"""

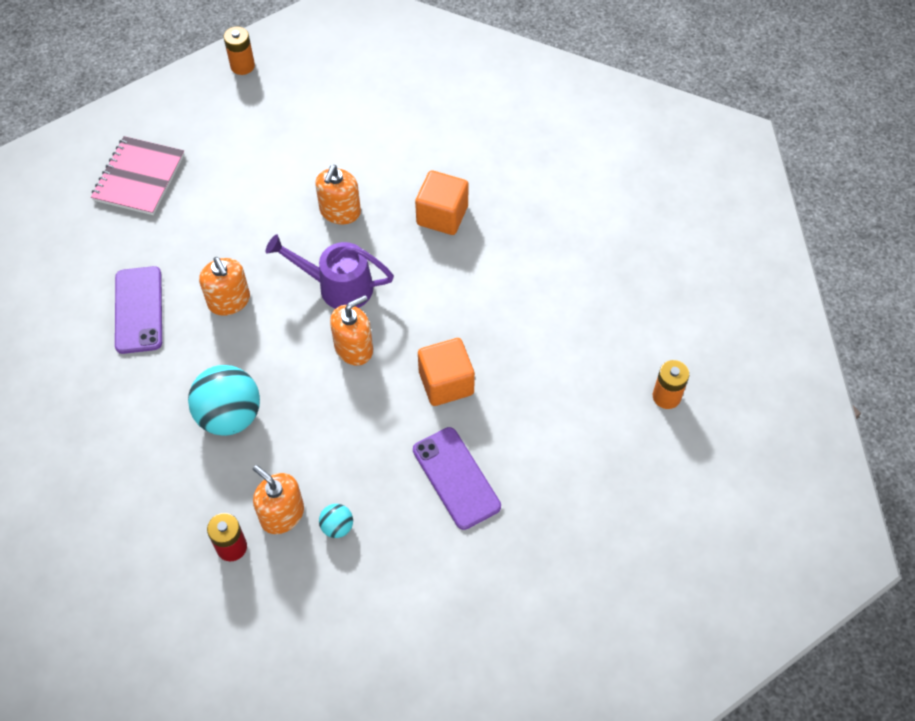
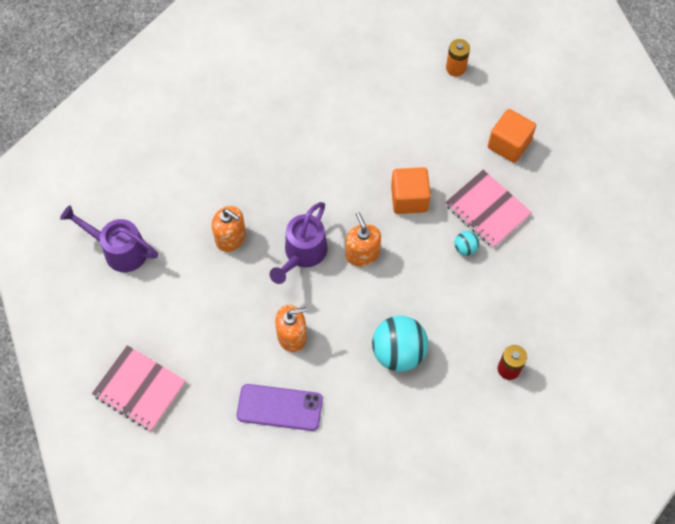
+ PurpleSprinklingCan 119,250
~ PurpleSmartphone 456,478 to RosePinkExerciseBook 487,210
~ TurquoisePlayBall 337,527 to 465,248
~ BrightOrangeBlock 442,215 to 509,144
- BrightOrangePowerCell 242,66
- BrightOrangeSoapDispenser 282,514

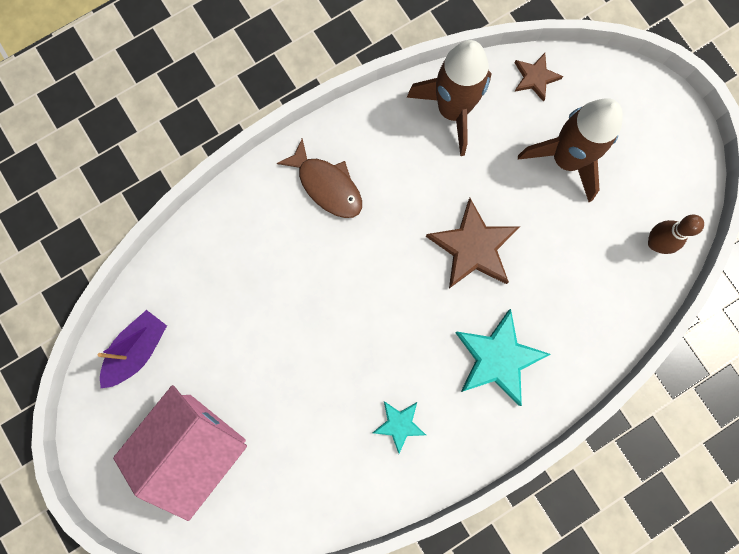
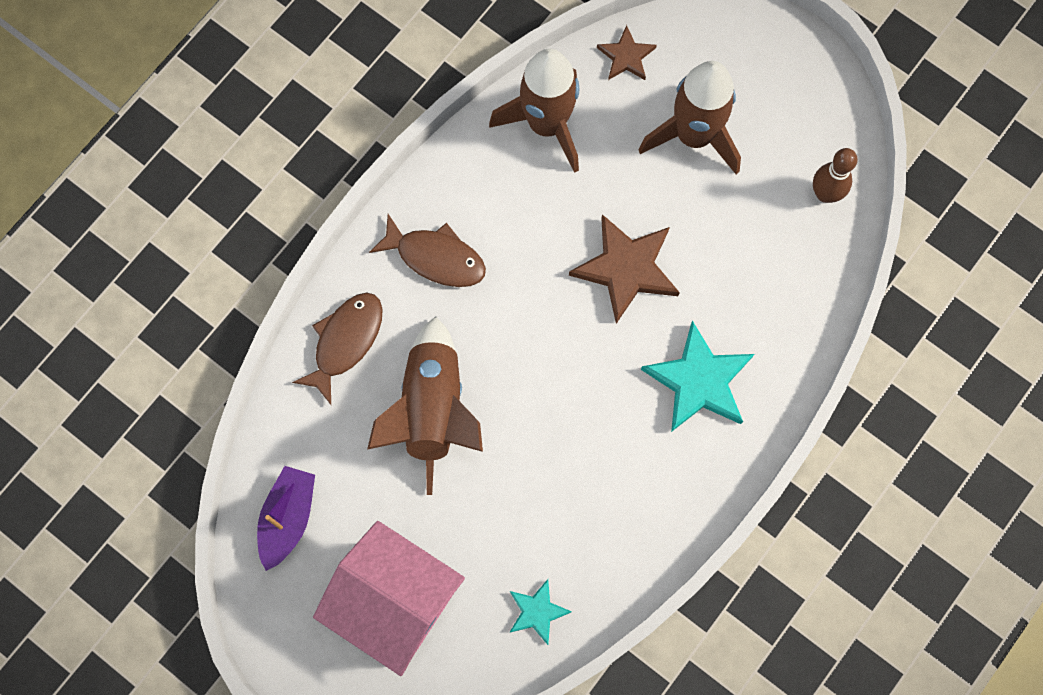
+ DarkBrownFishFigure 345,341
~ RosePinkCottage 194,447 = 394,602 75 degrees counterclockwise
+ DarkBrownSpaceship 433,410
~ TurquoiseStar 399,424 to 537,612

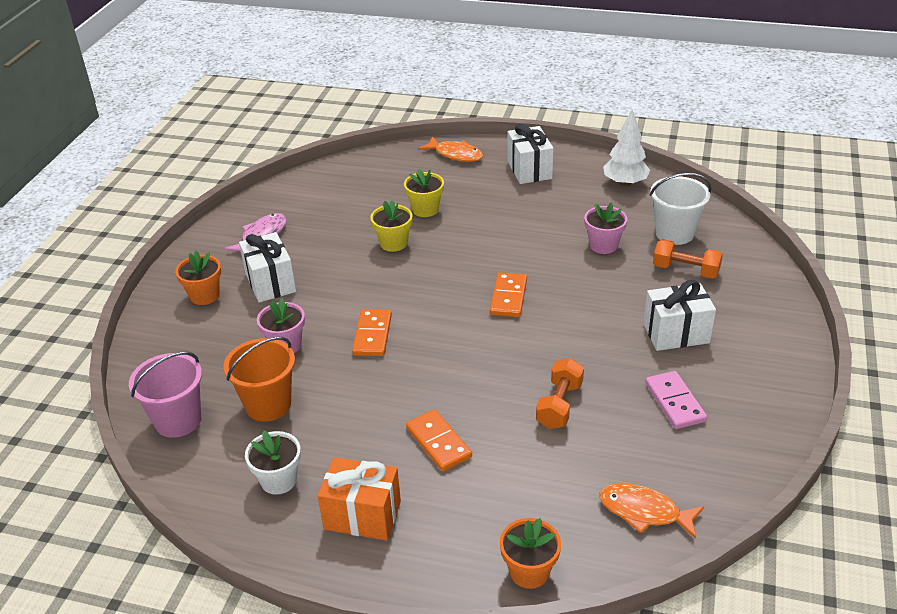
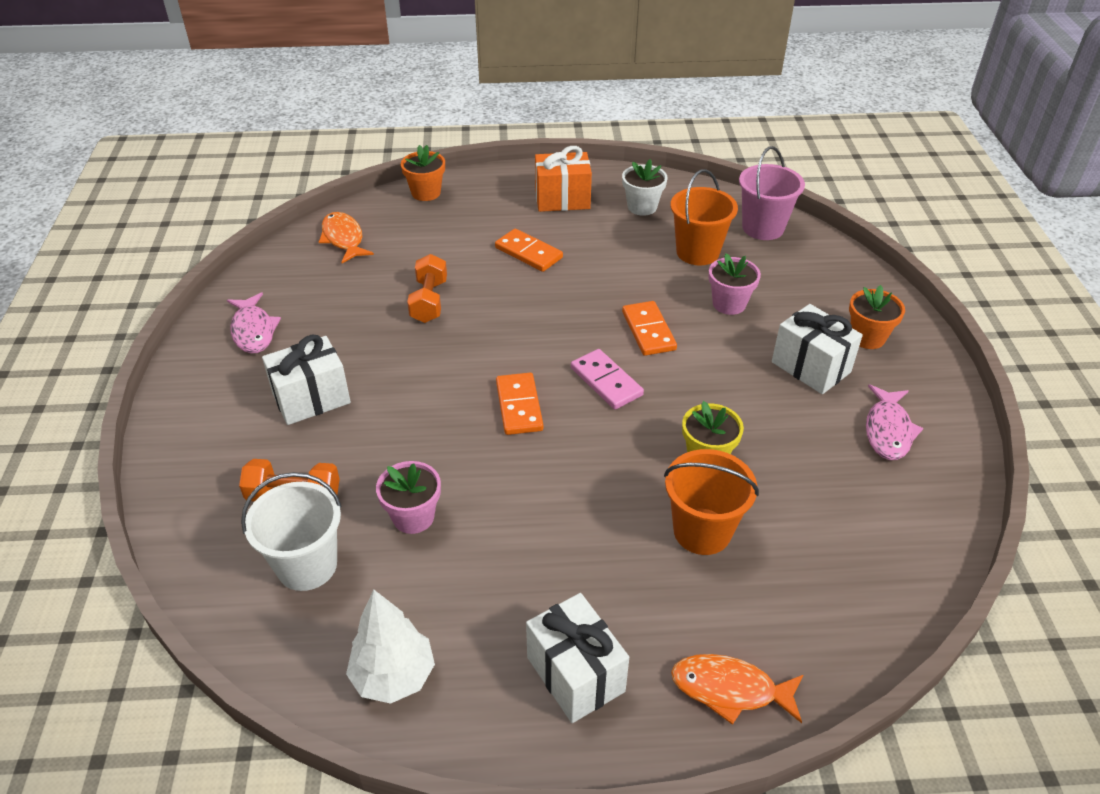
+ RosePinkFishFigure 253,330
~ BrightOrangeFishFigure 644,512 = 343,239 120 degrees counterclockwise
~ RosePinkDomino 675,402 to 606,382
~ YellowFlowerPot 425,209 to BrightOrangeBucket 702,531

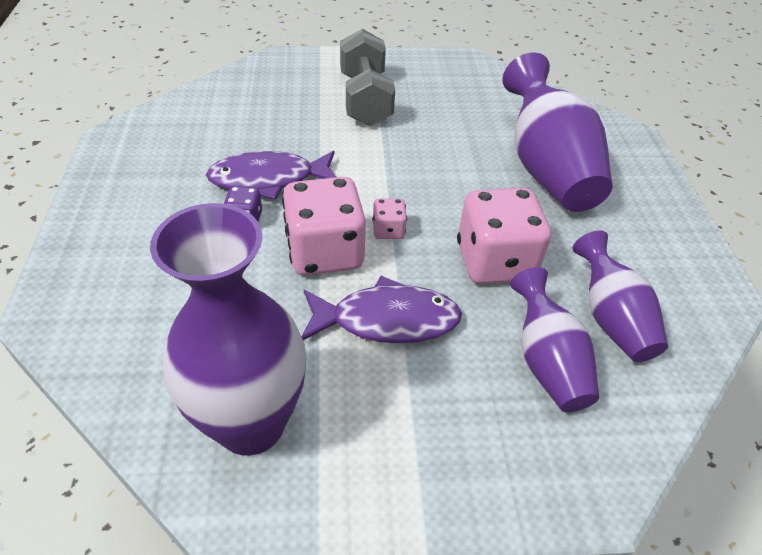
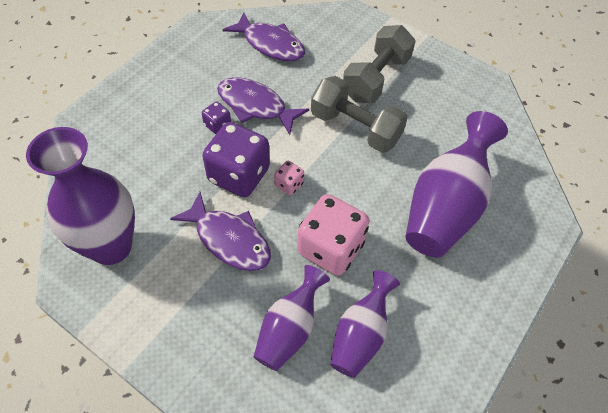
~ RosePinkDice 325,252 to PurpleDice 239,175
+ PurpleFishFigure 270,44
+ AshGreyFreeWeight 355,128

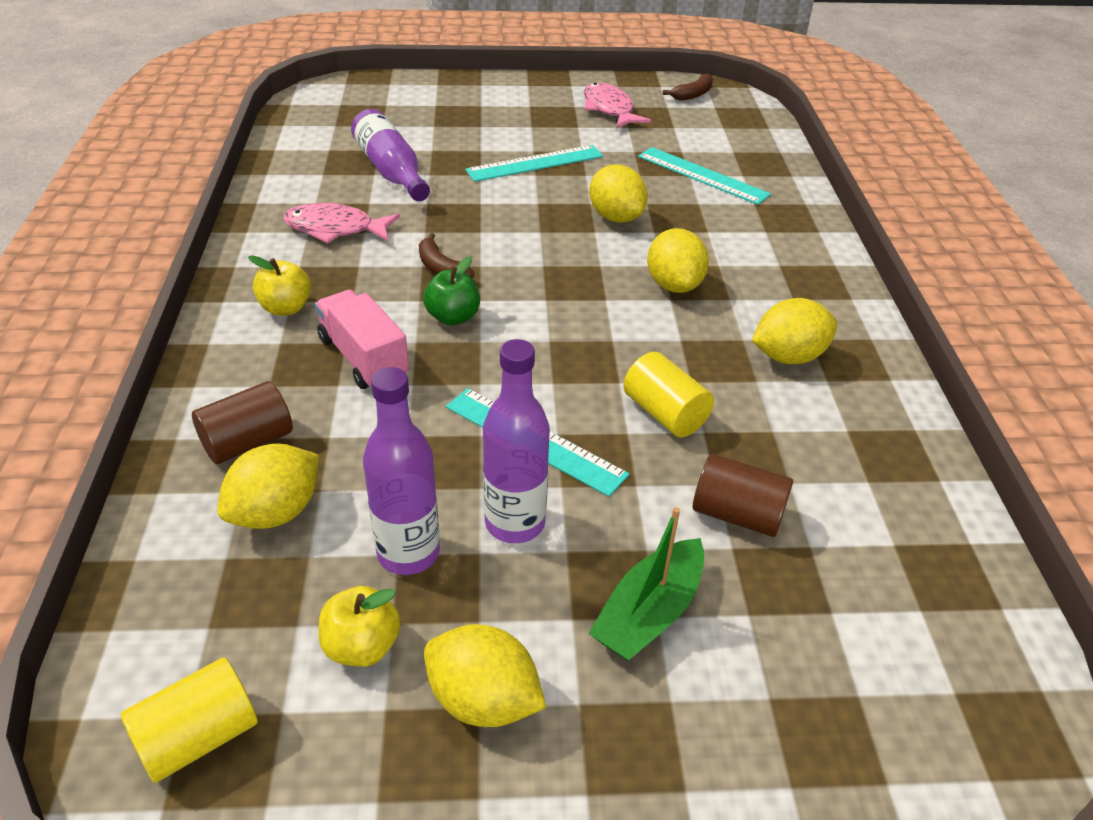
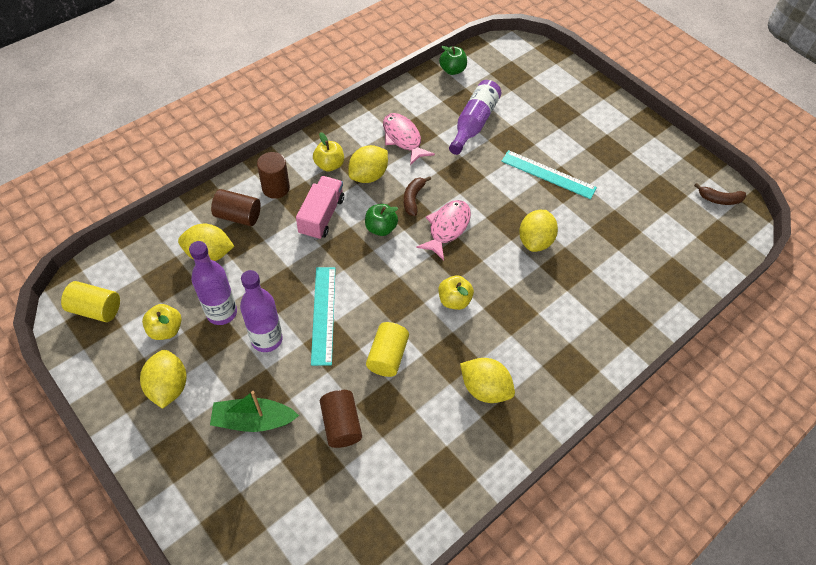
+ DarkBrownCylinder 276,188
~ YellowCitrusFruit 674,285 to 368,176
~ RosePinkFishFigure 609,109 to 447,228
+ YellowToyApple 454,300
+ LeafGreenToyApple 452,70
- TurquoiseRuler 702,175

"""

The copy must match the listing above exactly, except that it holds no pictures.

Task response:
+ PurpleSprinklingCan 119,250
~ PurpleSmartphone 456,478 to RosePinkExerciseBook 487,210
~ TurquoisePlayBall 337,527 to 465,248
~ BrightOrangeBlock 442,215 to 509,144
- BrightOrangePowerCell 242,66
- BrightOrangeSoapDispenser 282,514

+ DarkBrownFishFigure 345,341
~ RosePinkCottage 194,447 = 394,602 75 degrees counterclockwise
+ DarkBrownSpaceship 433,410
~ TurquoiseStar 399,424 to 537,612

+ RosePinkFishFigure 253,330
~ BrightOrangeFishFigure 644,512 = 343,239 120 degrees counterclockwise
~ RosePinkDomino 675,402 to 606,382
~ YellowFlowerPot 425,209 to BrightOrangeBucket 702,531

~ RosePinkDice 325,252 to PurpleDice 239,175
+ PurpleFishFigure 270,44
+ AshGreyFreeWeight 355,128

+ DarkBrownCylinder 276,188
~ YellowCitrusFruit 674,285 to 368,176
~ RosePinkFishFigure 609,109 to 447,228
+ YellowToyApple 454,300
+ LeafGreenToyApple 452,70
- TurquoiseRuler 702,175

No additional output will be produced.